● Task brief
Every line that contains "diode" must be located and copied from the data.

● Given data
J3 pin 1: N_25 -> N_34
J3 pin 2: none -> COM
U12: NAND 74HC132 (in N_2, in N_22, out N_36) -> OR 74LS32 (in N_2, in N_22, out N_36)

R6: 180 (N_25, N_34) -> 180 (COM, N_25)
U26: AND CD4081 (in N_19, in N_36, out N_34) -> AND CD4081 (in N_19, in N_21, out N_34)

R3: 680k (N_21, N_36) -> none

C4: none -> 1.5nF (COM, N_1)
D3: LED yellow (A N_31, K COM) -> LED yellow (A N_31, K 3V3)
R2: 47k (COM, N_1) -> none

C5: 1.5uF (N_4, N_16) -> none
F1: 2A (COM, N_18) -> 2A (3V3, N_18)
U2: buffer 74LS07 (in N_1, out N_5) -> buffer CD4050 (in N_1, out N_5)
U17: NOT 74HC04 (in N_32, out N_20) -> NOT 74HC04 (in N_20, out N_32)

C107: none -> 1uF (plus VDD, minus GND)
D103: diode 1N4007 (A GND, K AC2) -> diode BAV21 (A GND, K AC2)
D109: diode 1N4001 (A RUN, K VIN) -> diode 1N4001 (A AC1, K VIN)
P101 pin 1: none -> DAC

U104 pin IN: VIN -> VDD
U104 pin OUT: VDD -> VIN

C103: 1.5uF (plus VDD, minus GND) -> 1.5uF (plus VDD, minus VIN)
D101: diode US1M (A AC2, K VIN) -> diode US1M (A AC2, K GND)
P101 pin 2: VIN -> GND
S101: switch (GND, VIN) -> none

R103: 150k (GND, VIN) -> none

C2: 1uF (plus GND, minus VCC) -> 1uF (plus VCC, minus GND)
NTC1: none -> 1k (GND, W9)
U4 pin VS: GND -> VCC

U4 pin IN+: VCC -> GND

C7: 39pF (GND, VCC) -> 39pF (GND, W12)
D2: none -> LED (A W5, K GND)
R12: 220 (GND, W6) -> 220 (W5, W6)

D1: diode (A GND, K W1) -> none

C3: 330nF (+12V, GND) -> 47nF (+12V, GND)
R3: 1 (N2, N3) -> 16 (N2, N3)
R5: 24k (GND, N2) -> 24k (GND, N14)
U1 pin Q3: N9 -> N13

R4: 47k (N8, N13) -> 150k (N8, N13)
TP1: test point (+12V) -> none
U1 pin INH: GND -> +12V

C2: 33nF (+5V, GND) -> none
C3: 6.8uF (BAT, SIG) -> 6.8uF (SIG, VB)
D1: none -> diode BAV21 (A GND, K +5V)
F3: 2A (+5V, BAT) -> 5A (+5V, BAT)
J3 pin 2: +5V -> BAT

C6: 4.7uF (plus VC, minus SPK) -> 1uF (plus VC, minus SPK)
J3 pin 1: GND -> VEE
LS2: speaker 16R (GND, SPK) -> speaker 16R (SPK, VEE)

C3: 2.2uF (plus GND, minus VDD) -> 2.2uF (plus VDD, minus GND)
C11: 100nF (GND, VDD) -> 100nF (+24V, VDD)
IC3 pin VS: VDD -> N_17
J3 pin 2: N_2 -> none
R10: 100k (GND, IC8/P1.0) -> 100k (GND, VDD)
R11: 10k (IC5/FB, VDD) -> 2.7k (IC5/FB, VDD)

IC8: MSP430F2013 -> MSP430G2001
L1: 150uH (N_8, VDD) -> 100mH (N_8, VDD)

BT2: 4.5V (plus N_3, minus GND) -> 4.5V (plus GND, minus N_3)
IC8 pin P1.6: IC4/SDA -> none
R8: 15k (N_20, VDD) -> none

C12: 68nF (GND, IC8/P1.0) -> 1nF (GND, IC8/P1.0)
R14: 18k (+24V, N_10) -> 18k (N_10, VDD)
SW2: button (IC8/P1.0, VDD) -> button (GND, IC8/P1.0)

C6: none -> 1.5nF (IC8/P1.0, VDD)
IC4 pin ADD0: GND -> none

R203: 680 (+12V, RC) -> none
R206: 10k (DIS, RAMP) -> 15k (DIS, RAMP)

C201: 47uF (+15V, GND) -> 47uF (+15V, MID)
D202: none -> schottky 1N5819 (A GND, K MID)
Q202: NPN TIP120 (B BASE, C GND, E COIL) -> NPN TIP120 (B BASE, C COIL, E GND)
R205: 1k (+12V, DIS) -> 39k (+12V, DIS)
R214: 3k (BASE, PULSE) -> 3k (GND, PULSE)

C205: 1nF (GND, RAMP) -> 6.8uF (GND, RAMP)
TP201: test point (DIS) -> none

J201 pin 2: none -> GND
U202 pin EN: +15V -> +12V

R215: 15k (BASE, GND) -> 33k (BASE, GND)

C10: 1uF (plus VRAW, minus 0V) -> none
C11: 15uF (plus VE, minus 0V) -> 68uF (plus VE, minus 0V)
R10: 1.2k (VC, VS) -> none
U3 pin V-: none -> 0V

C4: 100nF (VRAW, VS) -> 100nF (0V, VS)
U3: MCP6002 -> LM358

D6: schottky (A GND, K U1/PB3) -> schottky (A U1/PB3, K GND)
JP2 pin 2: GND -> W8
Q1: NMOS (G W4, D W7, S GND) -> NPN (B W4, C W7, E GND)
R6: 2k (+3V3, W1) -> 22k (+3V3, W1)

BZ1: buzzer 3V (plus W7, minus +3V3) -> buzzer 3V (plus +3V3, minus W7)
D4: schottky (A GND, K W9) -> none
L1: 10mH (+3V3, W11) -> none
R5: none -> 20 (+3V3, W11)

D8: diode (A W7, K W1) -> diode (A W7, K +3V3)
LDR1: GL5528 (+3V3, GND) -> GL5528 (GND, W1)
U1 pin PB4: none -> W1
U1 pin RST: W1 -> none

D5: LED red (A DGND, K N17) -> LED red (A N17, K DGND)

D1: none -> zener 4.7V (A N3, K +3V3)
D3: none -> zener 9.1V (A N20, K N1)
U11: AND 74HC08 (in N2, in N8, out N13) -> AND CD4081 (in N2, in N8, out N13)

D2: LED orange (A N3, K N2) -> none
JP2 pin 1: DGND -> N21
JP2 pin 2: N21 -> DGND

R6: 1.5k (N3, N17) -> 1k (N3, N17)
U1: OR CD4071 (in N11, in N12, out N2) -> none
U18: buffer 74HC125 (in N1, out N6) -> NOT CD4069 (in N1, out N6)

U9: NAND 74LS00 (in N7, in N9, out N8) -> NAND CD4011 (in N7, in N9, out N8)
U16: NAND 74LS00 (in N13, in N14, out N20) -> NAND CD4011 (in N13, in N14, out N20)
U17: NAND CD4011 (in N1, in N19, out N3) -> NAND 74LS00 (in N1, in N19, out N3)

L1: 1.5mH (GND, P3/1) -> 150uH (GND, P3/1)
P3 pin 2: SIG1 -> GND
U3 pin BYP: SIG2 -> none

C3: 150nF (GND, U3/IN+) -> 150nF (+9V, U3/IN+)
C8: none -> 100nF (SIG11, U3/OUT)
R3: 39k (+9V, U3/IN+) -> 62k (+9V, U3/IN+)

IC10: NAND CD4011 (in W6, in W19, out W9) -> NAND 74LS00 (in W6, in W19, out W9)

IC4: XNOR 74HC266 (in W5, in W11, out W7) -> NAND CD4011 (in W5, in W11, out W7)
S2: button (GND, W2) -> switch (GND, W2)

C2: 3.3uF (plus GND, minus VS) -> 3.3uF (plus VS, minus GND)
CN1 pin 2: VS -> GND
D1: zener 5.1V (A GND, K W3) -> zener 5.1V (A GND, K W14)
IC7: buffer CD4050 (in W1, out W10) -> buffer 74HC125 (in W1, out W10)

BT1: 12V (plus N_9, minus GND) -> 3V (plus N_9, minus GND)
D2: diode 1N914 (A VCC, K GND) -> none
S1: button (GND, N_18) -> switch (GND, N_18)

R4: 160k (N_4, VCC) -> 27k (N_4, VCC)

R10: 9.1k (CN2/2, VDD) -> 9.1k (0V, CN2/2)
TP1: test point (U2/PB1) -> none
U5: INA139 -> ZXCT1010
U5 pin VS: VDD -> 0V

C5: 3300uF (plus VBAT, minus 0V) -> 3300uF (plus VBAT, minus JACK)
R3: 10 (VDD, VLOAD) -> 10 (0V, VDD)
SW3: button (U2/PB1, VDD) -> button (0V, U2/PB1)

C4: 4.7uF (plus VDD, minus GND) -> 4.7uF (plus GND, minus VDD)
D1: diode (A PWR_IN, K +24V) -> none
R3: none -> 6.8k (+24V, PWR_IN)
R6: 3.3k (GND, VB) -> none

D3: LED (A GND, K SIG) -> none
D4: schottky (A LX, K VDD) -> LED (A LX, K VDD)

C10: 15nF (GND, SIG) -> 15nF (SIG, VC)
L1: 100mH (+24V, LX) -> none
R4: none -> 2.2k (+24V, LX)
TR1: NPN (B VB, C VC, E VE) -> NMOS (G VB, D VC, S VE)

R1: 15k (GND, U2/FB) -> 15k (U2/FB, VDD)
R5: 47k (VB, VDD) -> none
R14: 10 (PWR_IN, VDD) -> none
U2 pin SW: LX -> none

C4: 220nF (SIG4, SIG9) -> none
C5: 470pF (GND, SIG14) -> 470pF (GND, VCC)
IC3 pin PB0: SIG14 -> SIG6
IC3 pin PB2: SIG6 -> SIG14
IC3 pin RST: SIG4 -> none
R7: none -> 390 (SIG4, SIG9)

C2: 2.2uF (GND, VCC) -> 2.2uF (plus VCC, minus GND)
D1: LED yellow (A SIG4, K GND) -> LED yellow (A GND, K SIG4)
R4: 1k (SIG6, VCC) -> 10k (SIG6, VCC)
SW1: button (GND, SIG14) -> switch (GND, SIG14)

● Answer to this exercise
D103: diode 1N4007 (A GND, K AC2) -> diode BAV21 (A GND, K AC2)
D109: diode 1N4001 (A RUN, K VIN) -> diode 1N4001 (A AC1, K VIN)
D101: diode US1M (A AC2, K VIN) -> diode US1M (A AC2, K GND)
D1: diode (A GND, K W1) -> none
D1: none -> diode BAV21 (A GND, K +5V)
D8: diode (A W7, K W1) -> diode (A W7, K +3V3)
D2: diode 1N914 (A VCC, K GND) -> none
D1: diode (A PWR_IN, K +24V) -> none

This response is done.